++++ Material shown
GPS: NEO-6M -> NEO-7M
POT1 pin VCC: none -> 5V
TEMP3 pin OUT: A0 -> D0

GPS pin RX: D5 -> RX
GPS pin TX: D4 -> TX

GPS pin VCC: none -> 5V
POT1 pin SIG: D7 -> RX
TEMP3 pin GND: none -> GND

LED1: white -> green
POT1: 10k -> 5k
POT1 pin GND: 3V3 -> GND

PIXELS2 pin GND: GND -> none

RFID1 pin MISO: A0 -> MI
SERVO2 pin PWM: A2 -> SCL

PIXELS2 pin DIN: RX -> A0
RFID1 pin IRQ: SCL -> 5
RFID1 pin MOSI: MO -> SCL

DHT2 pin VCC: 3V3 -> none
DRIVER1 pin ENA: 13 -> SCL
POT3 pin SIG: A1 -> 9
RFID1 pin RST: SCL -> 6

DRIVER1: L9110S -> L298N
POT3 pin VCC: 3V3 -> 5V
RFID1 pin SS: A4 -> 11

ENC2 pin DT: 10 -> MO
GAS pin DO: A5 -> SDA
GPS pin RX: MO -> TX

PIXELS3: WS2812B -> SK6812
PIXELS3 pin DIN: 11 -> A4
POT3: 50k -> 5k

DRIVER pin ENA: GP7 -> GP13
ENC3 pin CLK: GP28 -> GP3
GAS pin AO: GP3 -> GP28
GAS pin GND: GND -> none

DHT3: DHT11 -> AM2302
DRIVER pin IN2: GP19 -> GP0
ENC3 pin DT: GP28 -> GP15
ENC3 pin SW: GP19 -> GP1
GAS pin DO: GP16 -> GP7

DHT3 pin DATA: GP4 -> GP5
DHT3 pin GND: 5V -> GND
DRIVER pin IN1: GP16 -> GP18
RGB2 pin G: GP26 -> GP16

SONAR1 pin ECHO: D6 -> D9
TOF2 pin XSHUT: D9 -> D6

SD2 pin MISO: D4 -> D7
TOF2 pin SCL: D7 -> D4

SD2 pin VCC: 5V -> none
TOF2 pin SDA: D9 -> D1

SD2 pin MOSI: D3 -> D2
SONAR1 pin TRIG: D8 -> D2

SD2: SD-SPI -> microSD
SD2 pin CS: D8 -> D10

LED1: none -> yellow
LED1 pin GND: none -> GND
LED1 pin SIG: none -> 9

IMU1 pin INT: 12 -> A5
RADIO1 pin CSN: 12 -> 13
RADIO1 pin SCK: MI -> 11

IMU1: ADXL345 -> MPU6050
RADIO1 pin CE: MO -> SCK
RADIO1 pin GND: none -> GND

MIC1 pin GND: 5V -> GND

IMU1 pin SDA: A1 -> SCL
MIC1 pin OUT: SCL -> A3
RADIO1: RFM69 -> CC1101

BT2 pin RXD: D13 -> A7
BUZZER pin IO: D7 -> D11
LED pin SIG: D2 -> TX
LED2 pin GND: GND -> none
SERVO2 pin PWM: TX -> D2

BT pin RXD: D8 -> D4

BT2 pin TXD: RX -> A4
++++++++
_Your objective_. The data above needs to be given again exactly, with no line left out.

_Output_.
GPS: NEO-6M -> NEO-7M
POT1 pin VCC: none -> 5V
TEMP3 pin OUT: A0 -> D0

GPS pin RX: D5 -> RX
GPS pin TX: D4 -> TX

GPS pin VCC: none -> 5V
POT1 pin SIG: D7 -> RX
TEMP3 pin GND: none -> GND

LED1: white -> green
POT1: 10k -> 5k
POT1 pin GND: 3V3 -> GND

PIXELS2 pin GND: GND -> none

RFID1 pin MISO: A0 -> MI
SERVO2 pin PWM: A2 -> SCL

PIXELS2 pin DIN: RX -> A0
RFID1 pin IRQ: SCL -> 5
RFID1 pin MOSI: MO -> SCL

DHT2 pin VCC: 3V3 -> none
DRIVER1 pin ENA: 13 -> SCL
POT3 pin SIG: A1 -> 9
RFID1 pin RST: SCL -> 6

DRIVER1: L9110S -> L298N
POT3 pin VCC: 3V3 -> 5V
RFID1 pin SS: A4 -> 11

ENC2 pin DT: 10 -> MO
GAS pin DO: A5 -> SDA
GPS pin RX: MO -> TX

PIXELS3: WS2812B -> SK6812
PIXELS3 pin DIN: 11 -> A4
POT3: 50k -> 5k

DRIVER pin ENA: GP7 -> GP13
ENC3 pin CLK: GP28 -> GP3
GAS pin AO: GP3 -> GP28
GAS pin GND: GND -> none

DHT3: DHT11 -> AM2302
DRIVER pin IN2: GP19 -> GP0
ENC3 pin DT: GP28 -> GP15
ENC3 pin SW: GP19 -> GP1
GAS pin DO: GP16 -> GP7

DHT3 pin DATA: GP4 -> GP5
DHT3 pin GND: 5V -> GND
DRIVER pin IN1: GP16 -> GP18
RGB2 pin G: GP26 -> GP16

SONAR1 pin ECHO: D6 -> D9
TOF2 pin XSHUT: D9 -> D6

SD2 pin MISO: D4 -> D7
TOF2 pin SCL: D7 -> D4

SD2 pin VCC: 5V -> none
TOF2 pin SDA: D9 -> D1

SD2 pin MOSI: D3 -> D2
SONAR1 pin TRIG: D8 -> D2

SD2: SD-SPI -> microSD
SD2 pin CS: D8 -> D10

LED1: none -> yellow
LED1 pin GND: none -> GND
LED1 pin SIG: none -> 9

IMU1 pin INT: 12 -> A5
RADIO1 pin CSN: 12 -> 13
RADIO1 pin SCK: MI -> 11

IMU1: ADXL345 -> MPU6050
RADIO1 pin CE: MO -> SCK
RADIO1 pin GND: none -> GND

MIC1 pin GND: 5V -> GND

IMU1 pin SDA: A1 -> SCL
MIC1 pin OUT: SCL -> A3
RADIO1: RFM69 -> CC1101

BT2 pin RXD: D13 -> A7
BUZZER pin IO: D7 -> D11
LED pin SIG: D2 -> TX
LED2 pin GND: GND -> none
SERVO2 pin PWM: TX -> D2

BT pin RXD: D8 -> D4

BT2 pin TXD: RX -> A4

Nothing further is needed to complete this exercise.